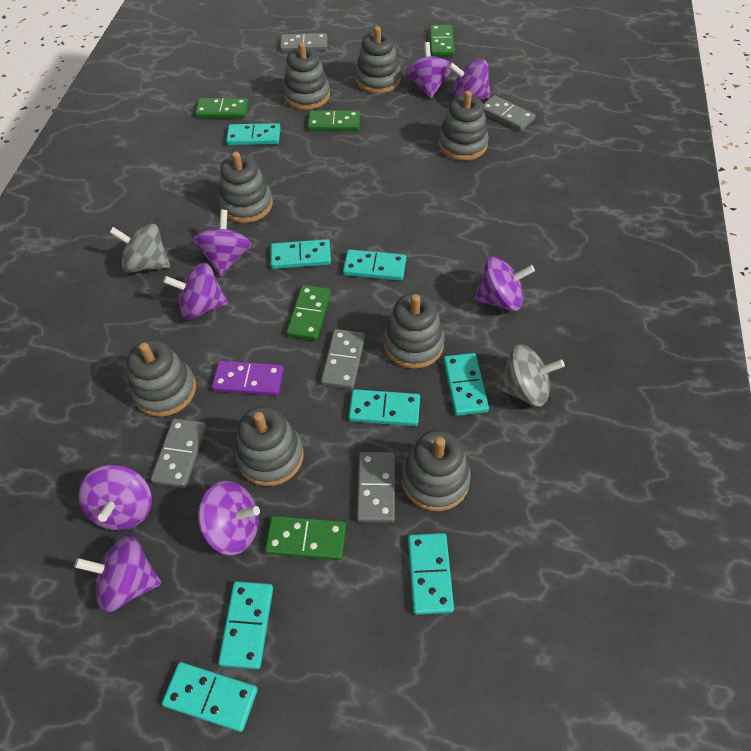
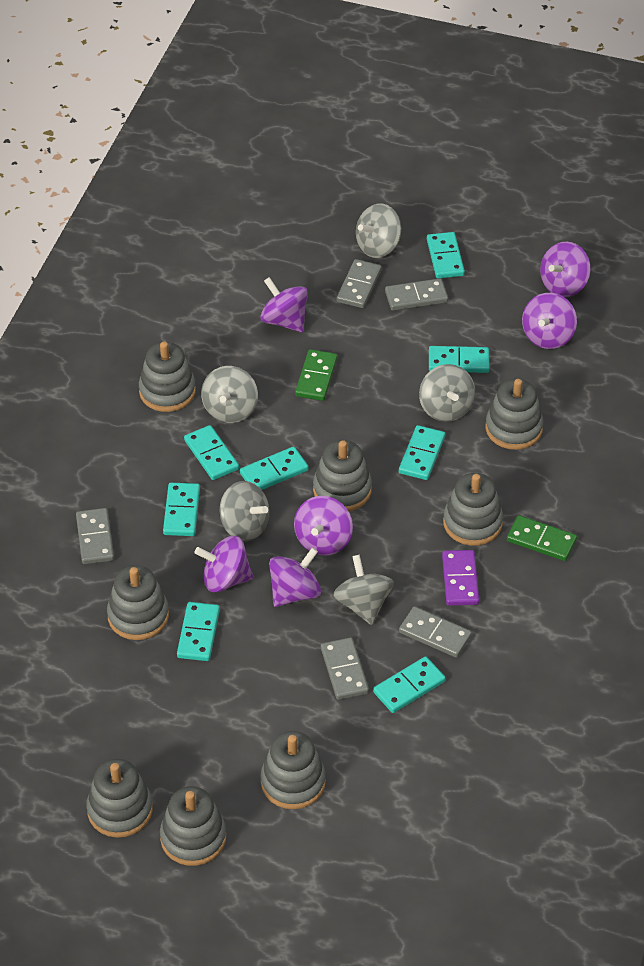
green domino: 5 -> 2
grey spinning top: 2 -> 5
purple spinning top: 8 -> 6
=-=-=
[Work required]: Copy out, from the material above, each line in which the string "spinning" is found.

[Response to the exercise]:
grey spinning top: 2 -> 5
purple spinning top: 8 -> 6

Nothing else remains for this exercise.